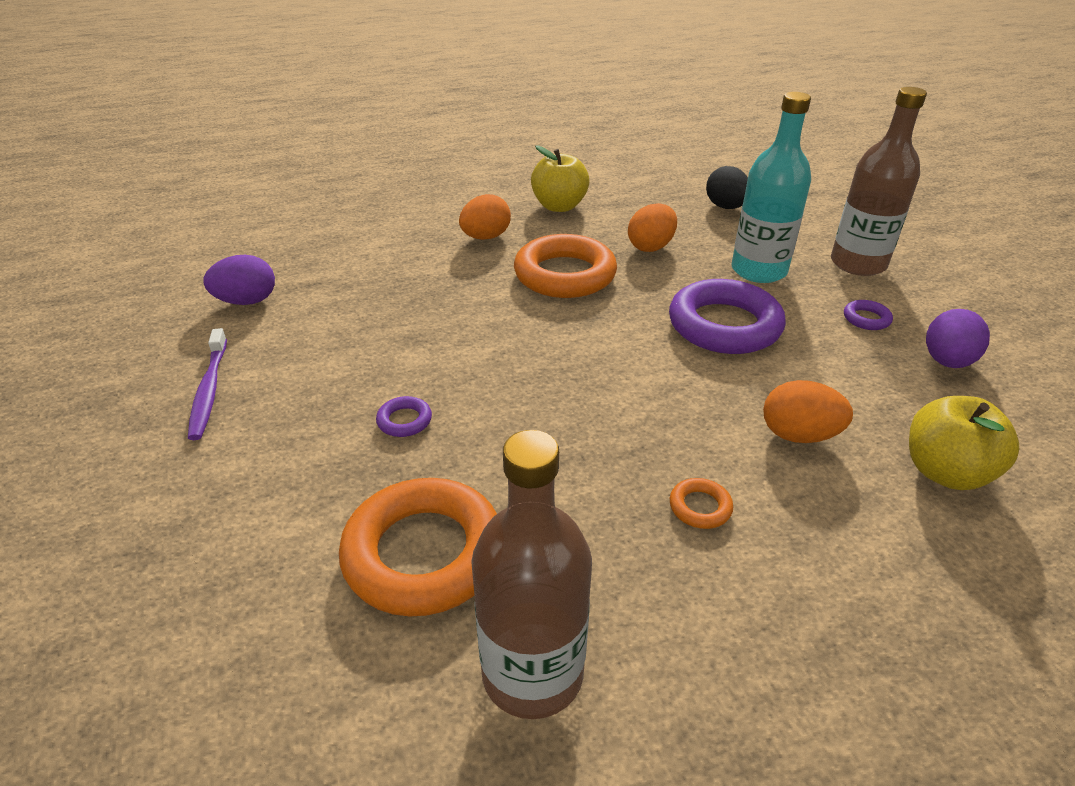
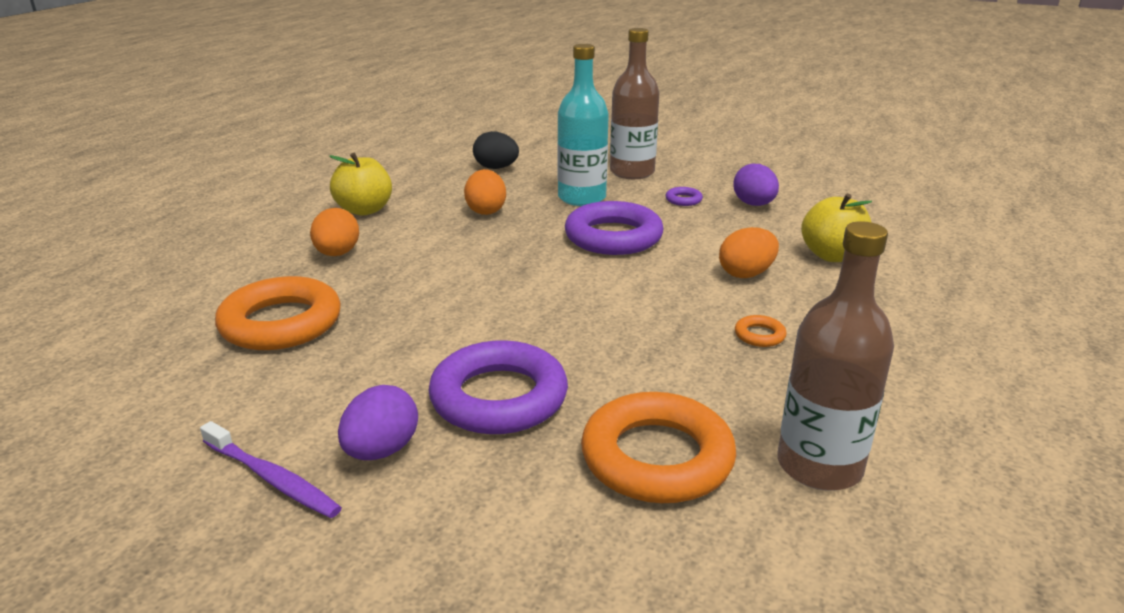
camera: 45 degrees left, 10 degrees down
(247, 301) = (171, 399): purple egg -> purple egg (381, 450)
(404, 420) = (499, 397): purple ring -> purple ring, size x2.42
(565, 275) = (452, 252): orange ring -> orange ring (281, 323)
+ + + + +
YOUR GOAL
For each line above that includes "ring", make a copy.

WRITTEN SOLUTION
(404, 420) = (499, 397): purple ring -> purple ring, size x2.42
(565, 275) = (452, 252): orange ring -> orange ring (281, 323)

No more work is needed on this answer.